** Task item **
Your answer should restate each line of the data below word for word.

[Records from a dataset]
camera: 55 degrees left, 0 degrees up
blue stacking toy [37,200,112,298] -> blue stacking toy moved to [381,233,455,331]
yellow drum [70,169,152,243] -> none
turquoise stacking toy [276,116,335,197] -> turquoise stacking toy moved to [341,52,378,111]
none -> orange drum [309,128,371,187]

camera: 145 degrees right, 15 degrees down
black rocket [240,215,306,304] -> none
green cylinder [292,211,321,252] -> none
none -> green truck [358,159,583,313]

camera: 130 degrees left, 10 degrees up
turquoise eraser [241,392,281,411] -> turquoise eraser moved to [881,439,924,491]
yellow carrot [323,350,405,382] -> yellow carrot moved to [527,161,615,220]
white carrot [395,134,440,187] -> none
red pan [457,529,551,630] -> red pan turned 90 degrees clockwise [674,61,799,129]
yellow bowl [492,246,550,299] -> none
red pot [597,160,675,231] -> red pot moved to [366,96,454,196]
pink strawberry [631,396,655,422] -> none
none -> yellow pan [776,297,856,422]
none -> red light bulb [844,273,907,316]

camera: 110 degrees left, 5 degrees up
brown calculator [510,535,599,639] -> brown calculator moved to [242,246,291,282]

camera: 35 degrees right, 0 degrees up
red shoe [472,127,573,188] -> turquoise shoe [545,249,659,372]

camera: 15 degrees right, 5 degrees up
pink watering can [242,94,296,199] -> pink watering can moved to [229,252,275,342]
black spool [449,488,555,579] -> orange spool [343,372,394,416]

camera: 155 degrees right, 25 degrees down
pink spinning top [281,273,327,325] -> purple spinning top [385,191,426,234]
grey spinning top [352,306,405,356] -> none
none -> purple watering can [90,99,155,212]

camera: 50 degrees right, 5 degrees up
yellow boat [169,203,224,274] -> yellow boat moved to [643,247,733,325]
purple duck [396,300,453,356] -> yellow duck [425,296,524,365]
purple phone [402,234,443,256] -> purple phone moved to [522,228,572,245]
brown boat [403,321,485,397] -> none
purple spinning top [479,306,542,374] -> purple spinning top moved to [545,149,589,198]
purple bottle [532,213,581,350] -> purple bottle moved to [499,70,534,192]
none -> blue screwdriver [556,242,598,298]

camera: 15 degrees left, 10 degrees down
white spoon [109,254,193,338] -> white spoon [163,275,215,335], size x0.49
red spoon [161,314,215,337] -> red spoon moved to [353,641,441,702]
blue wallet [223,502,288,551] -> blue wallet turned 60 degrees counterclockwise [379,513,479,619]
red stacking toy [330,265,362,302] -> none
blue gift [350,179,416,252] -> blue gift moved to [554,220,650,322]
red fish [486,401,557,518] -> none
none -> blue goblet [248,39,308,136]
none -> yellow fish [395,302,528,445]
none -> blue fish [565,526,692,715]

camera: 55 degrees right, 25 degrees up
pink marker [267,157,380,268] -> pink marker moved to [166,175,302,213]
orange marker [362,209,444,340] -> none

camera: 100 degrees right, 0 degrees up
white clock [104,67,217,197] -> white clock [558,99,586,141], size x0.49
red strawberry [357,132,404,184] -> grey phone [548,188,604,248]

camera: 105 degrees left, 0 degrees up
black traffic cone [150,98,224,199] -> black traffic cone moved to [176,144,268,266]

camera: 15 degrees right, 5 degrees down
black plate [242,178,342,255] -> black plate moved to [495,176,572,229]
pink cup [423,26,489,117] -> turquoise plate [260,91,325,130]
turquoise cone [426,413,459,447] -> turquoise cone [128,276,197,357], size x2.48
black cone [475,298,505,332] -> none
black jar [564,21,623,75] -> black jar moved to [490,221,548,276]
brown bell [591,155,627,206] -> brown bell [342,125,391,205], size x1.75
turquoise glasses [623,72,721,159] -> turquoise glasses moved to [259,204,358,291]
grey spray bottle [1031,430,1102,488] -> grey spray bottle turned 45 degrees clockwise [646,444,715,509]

** Written reply **
camera: 55 degrees left, 0 degrees up
blue stacking toy [37,200,112,298] -> blue stacking toy moved to [381,233,455,331]
yellow drum [70,169,152,243] -> none
turquoise stacking toy [276,116,335,197] -> turquoise stacking toy moved to [341,52,378,111]
none -> orange drum [309,128,371,187]

camera: 145 degrees right, 15 degrees down
black rocket [240,215,306,304] -> none
green cylinder [292,211,321,252] -> none
none -> green truck [358,159,583,313]

camera: 130 degrees left, 10 degrees up
turquoise eraser [241,392,281,411] -> turquoise eraser moved to [881,439,924,491]
yellow carrot [323,350,405,382] -> yellow carrot moved to [527,161,615,220]
white carrot [395,134,440,187] -> none
red pan [457,529,551,630] -> red pan turned 90 degrees clockwise [674,61,799,129]
yellow bowl [492,246,550,299] -> none
red pot [597,160,675,231] -> red pot moved to [366,96,454,196]
pink strawberry [631,396,655,422] -> none
none -> yellow pan [776,297,856,422]
none -> red light bulb [844,273,907,316]

camera: 110 degrees left, 5 degrees up
brown calculator [510,535,599,639] -> brown calculator moved to [242,246,291,282]

camera: 35 degrees right, 0 degrees up
red shoe [472,127,573,188] -> turquoise shoe [545,249,659,372]

camera: 15 degrees right, 5 degrees up
pink watering can [242,94,296,199] -> pink watering can moved to [229,252,275,342]
black spool [449,488,555,579] -> orange spool [343,372,394,416]

camera: 155 degrees right, 25 degrees down
pink spinning top [281,273,327,325] -> purple spinning top [385,191,426,234]
grey spinning top [352,306,405,356] -> none
none -> purple watering can [90,99,155,212]

camera: 50 degrees right, 5 degrees up
yellow boat [169,203,224,274] -> yellow boat moved to [643,247,733,325]
purple duck [396,300,453,356] -> yellow duck [425,296,524,365]
purple phone [402,234,443,256] -> purple phone moved to [522,228,572,245]
brown boat [403,321,485,397] -> none
purple spinning top [479,306,542,374] -> purple spinning top moved to [545,149,589,198]
purple bottle [532,213,581,350] -> purple bottle moved to [499,70,534,192]
none -> blue screwdriver [556,242,598,298]

camera: 15 degrees left, 10 degrees down
white spoon [109,254,193,338] -> white spoon [163,275,215,335], size x0.49
red spoon [161,314,215,337] -> red spoon moved to [353,641,441,702]
blue wallet [223,502,288,551] -> blue wallet turned 60 degrees counterclockwise [379,513,479,619]
red stacking toy [330,265,362,302] -> none
blue gift [350,179,416,252] -> blue gift moved to [554,220,650,322]
red fish [486,401,557,518] -> none
none -> blue goblet [248,39,308,136]
none -> yellow fish [395,302,528,445]
none -> blue fish [565,526,692,715]

camera: 55 degrees right, 25 degrees up
pink marker [267,157,380,268] -> pink marker moved to [166,175,302,213]
orange marker [362,209,444,340] -> none

camera: 100 degrees right, 0 degrees up
white clock [104,67,217,197] -> white clock [558,99,586,141], size x0.49
red strawberry [357,132,404,184] -> grey phone [548,188,604,248]

camera: 105 degrees left, 0 degrees up
black traffic cone [150,98,224,199] -> black traffic cone moved to [176,144,268,266]

camera: 15 degrees right, 5 degrees down
black plate [242,178,342,255] -> black plate moved to [495,176,572,229]
pink cup [423,26,489,117] -> turquoise plate [260,91,325,130]
turquoise cone [426,413,459,447] -> turquoise cone [128,276,197,357], size x2.48
black cone [475,298,505,332] -> none
black jar [564,21,623,75] -> black jar moved to [490,221,548,276]
brown bell [591,155,627,206] -> brown bell [342,125,391,205], size x1.75
turquoise glasses [623,72,721,159] -> turquoise glasses moved to [259,204,358,291]
grey spray bottle [1031,430,1102,488] -> grey spray bottle turned 45 degrees clockwise [646,444,715,509]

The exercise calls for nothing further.